Work task:
Start at the line below containing "(717, 619) = (558, 414): white" and stop at the line containing "(273, 173) = (89, 303): orange". Repeat every line of that stretch exactly, and nothing outside it.

Items from a data source:
____________________

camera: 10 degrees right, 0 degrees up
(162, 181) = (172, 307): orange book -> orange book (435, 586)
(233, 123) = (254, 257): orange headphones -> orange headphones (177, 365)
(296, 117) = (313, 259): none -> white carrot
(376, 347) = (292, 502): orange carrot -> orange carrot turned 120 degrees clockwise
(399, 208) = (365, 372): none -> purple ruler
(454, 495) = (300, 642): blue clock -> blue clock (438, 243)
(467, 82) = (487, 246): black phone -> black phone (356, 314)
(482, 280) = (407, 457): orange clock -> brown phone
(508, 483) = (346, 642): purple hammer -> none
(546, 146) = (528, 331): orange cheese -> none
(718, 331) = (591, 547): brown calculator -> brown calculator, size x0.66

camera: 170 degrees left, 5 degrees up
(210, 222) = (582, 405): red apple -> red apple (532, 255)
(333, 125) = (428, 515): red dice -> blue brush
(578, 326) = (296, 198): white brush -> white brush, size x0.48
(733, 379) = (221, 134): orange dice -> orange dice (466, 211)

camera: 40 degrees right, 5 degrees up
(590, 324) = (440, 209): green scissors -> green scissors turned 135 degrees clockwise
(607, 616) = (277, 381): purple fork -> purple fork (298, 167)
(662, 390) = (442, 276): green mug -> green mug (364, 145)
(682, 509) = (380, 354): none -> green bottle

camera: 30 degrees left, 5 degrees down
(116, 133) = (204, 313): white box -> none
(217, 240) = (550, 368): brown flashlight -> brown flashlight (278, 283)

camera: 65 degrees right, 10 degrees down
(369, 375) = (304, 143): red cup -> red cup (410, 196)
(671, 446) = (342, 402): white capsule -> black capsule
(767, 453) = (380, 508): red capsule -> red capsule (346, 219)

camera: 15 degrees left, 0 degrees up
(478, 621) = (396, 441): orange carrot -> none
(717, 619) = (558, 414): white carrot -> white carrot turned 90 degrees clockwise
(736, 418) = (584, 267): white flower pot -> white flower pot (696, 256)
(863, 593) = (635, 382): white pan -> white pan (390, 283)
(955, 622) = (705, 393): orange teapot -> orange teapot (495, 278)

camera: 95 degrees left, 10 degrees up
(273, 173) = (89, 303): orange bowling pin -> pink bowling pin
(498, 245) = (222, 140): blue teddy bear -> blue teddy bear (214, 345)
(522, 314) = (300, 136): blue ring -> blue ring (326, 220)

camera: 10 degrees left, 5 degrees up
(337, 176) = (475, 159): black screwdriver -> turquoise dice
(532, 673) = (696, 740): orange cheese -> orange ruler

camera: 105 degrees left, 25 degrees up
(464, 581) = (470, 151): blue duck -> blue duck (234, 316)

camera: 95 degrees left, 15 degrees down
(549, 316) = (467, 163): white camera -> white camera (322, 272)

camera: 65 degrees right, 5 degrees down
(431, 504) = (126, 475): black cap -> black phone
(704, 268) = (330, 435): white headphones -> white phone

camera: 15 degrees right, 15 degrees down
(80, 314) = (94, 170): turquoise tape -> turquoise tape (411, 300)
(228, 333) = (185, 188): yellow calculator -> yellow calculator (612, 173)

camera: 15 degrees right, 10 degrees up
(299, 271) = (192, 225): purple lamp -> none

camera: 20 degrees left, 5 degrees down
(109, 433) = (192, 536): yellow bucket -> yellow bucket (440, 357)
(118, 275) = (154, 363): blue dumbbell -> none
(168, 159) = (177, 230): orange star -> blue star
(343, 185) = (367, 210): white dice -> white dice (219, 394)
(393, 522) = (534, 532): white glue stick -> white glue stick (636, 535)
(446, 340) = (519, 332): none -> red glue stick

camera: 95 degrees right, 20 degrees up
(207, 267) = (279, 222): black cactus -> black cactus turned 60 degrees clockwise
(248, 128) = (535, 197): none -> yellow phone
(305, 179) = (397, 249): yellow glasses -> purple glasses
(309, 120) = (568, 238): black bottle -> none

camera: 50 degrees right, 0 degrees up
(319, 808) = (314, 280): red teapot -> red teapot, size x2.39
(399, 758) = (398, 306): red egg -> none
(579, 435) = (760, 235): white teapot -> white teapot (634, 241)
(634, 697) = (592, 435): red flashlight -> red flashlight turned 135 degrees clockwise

____________________

Solution to the problem:
(717, 619) = (558, 414): white carrot -> white carrot turned 90 degrees clockwise
(736, 418) = (584, 267): white flower pot -> white flower pot (696, 256)
(863, 593) = (635, 382): white pan -> white pan (390, 283)
(955, 622) = (705, 393): orange teapot -> orange teapot (495, 278)

camera: 95 degrees left, 10 degrees up
(273, 173) = (89, 303): orange bowling pin -> pink bowling pin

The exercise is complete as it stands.